▸ **What needs to be done**
Take the data that follows and return it exactly.

(Edit tracking data)
'''

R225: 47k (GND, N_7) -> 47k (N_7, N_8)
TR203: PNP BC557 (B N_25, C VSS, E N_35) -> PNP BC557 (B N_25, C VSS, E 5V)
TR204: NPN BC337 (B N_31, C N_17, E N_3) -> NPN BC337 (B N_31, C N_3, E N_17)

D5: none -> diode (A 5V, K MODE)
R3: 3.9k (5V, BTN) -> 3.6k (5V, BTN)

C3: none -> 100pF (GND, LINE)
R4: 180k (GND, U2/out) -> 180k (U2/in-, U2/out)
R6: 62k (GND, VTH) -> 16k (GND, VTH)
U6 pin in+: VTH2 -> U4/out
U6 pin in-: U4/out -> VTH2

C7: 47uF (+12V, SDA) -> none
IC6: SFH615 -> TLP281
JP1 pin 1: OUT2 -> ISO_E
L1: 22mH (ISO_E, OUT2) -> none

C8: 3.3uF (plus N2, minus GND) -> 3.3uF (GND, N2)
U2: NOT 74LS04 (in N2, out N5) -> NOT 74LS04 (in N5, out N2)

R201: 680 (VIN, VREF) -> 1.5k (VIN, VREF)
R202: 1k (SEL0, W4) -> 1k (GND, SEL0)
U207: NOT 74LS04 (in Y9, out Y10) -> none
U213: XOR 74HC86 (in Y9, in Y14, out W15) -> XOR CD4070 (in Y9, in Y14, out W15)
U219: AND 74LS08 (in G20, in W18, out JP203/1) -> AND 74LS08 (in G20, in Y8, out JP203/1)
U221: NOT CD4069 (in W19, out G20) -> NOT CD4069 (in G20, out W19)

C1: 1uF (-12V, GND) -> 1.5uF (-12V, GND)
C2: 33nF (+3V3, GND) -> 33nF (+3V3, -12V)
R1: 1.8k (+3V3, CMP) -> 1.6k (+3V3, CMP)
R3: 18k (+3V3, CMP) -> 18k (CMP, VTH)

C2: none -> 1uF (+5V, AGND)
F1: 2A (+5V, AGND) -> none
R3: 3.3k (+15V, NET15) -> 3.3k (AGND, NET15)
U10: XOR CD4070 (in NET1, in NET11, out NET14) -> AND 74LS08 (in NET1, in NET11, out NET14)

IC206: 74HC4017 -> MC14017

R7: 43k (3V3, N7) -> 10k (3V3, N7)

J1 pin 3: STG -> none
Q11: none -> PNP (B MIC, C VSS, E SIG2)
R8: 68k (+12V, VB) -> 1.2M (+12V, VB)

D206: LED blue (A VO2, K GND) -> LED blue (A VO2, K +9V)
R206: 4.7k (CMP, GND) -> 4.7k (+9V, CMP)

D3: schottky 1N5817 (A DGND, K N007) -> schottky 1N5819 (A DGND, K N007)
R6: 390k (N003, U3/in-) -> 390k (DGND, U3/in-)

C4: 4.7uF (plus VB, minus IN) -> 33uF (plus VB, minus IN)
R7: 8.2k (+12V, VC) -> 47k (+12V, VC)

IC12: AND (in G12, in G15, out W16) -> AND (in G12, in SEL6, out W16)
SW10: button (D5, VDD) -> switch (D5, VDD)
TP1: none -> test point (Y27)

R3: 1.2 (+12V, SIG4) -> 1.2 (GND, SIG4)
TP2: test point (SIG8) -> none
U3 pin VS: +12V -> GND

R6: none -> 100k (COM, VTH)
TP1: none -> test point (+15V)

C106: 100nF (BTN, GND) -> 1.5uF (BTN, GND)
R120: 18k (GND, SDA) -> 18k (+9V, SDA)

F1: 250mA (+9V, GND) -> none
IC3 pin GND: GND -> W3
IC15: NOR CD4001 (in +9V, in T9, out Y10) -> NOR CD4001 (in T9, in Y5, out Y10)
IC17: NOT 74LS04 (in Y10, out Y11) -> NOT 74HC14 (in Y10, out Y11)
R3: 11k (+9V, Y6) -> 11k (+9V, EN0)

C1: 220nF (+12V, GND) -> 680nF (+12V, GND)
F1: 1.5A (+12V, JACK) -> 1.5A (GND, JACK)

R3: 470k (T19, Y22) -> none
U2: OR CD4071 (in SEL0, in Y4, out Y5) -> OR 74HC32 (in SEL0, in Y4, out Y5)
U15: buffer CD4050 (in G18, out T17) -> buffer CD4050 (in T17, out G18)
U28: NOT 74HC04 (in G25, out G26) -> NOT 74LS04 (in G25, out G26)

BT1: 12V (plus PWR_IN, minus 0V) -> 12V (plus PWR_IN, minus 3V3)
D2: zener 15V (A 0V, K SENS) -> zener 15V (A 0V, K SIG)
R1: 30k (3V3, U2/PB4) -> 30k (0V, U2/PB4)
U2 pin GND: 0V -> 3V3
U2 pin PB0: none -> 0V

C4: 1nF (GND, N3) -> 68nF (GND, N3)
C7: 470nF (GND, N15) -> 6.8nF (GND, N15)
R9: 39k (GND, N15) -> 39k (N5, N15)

'''

▸ **Answer box**
R225: 47k (GND, N_7) -> 47k (N_7, N_8)
TR203: PNP BC557 (B N_25, C VSS, E N_35) -> PNP BC557 (B N_25, C VSS, E 5V)
TR204: NPN BC337 (B N_31, C N_17, E N_3) -> NPN BC337 (B N_31, C N_3, E N_17)

D5: none -> diode (A 5V, K MODE)
R3: 3.9k (5V, BTN) -> 3.6k (5V, BTN)

C3: none -> 100pF (GND, LINE)
R4: 180k (GND, U2/out) -> 180k (U2/in-, U2/out)
R6: 62k (GND, VTH) -> 16k (GND, VTH)
U6 pin in+: VTH2 -> U4/out
U6 pin in-: U4/out -> VTH2

C7: 47uF (+12V, SDA) -> none
IC6: SFH615 -> TLP281
JP1 pin 1: OUT2 -> ISO_E
L1: 22mH (ISO_E, OUT2) -> none

C8: 3.3uF (plus N2, minus GND) -> 3.3uF (GND, N2)
U2: NOT 74LS04 (in N2, out N5) -> NOT 74LS04 (in N5, out N2)

R201: 680 (VIN, VREF) -> 1.5k (VIN, VREF)
R202: 1k (SEL0, W4) -> 1k (GND, SEL0)
U207: NOT 74LS04 (in Y9, out Y10) -> none
U213: XOR 74HC86 (in Y9, in Y14, out W15) -> XOR CD4070 (in Y9, in Y14, out W15)
U219: AND 74LS08 (in G20, in W18, out JP203/1) -> AND 74LS08 (in G20, in Y8, out JP203/1)
U221: NOT CD4069 (in W19, out G20) -> NOT CD4069 (in G20, out W19)

C1: 1uF (-12V, GND) -> 1.5uF (-12V, GND)
C2: 33nF (+3V3, GND) -> 33nF (+3V3, -12V)
R1: 1.8k (+3V3, CMP) -> 1.6k (+3V3, CMP)
R3: 18k (+3V3, CMP) -> 18k (CMP, VTH)

C2: none -> 1uF (+5V, AGND)
F1: 2A (+5V, AGND) -> none
R3: 3.3k (+15V, NET15) -> 3.3k (AGND, NET15)
U10: XOR CD4070 (in NET1, in NET11, out NET14) -> AND 74LS08 (in NET1, in NET11, out NET14)

IC206: 74HC4017 -> MC14017

R7: 43k (3V3, N7) -> 10k (3V3, N7)

J1 pin 3: STG -> none
Q11: none -> PNP (B MIC, C VSS, E SIG2)
R8: 68k (+12V, VB) -> 1.2M (+12V, VB)

D206: LED blue (A VO2, K GND) -> LED blue (A VO2, K +9V)
R206: 4.7k (CMP, GND) -> 4.7k (+9V, CMP)

D3: schottky 1N5817 (A DGND, K N007) -> schottky 1N5819 (A DGND, K N007)
R6: 390k (N003, U3/in-) -> 390k (DGND, U3/in-)

C4: 4.7uF (plus VB, minus IN) -> 33uF (plus VB, minus IN)
R7: 8.2k (+12V, VC) -> 47k (+12V, VC)

IC12: AND (in G12, in G15, out W16) -> AND (in G12, in SEL6, out W16)
SW10: button (D5, VDD) -> switch (D5, VDD)
TP1: none -> test point (Y27)

R3: 1.2 (+12V, SIG4) -> 1.2 (GND, SIG4)
TP2: test point (SIG8) -> none
U3 pin VS: +12V -> GND

R6: none -> 100k (COM, VTH)
TP1: none -> test point (+15V)

C106: 100nF (BTN, GND) -> 1.5uF (BTN, GND)
R120: 18k (GND, SDA) -> 18k (+9V, SDA)

F1: 250mA (+9V, GND) -> none
IC3 pin GND: GND -> W3
IC15: NOR CD4001 (in +9V, in T9, out Y10) -> NOR CD4001 (in T9, in Y5, out Y10)
IC17: NOT 74LS04 (in Y10, out Y11) -> NOT 74HC14 (in Y10, out Y11)
R3: 11k (+9V, Y6) -> 11k (+9V, EN0)

C1: 220nF (+12V, GND) -> 680nF (+12V, GND)
F1: 1.5A (+12V, JACK) -> 1.5A (GND, JACK)

R3: 470k (T19, Y22) -> none
U2: OR CD4071 (in SEL0, in Y4, out Y5) -> OR 74HC32 (in SEL0, in Y4, out Y5)
U15: buffer CD4050 (in G18, out T17) -> buffer CD4050 (in T17, out G18)
U28: NOT 74HC04 (in G25, out G26) -> NOT 74LS04 (in G25, out G26)

BT1: 12V (plus PWR_IN, minus 0V) -> 12V (plus PWR_IN, minus 3V3)
D2: zener 15V (A 0V, K SENS) -> zener 15V (A 0V, K SIG)
R1: 30k (3V3, U2/PB4) -> 30k (0V, U2/PB4)
U2 pin GND: 0V -> 3V3
U2 pin PB0: none -> 0V

C4: 1nF (GND, N3) -> 68nF (GND, N3)
C7: 470nF (GND, N15) -> 6.8nF (GND, N15)
R9: 39k (GND, N15) -> 39k (N5, N15)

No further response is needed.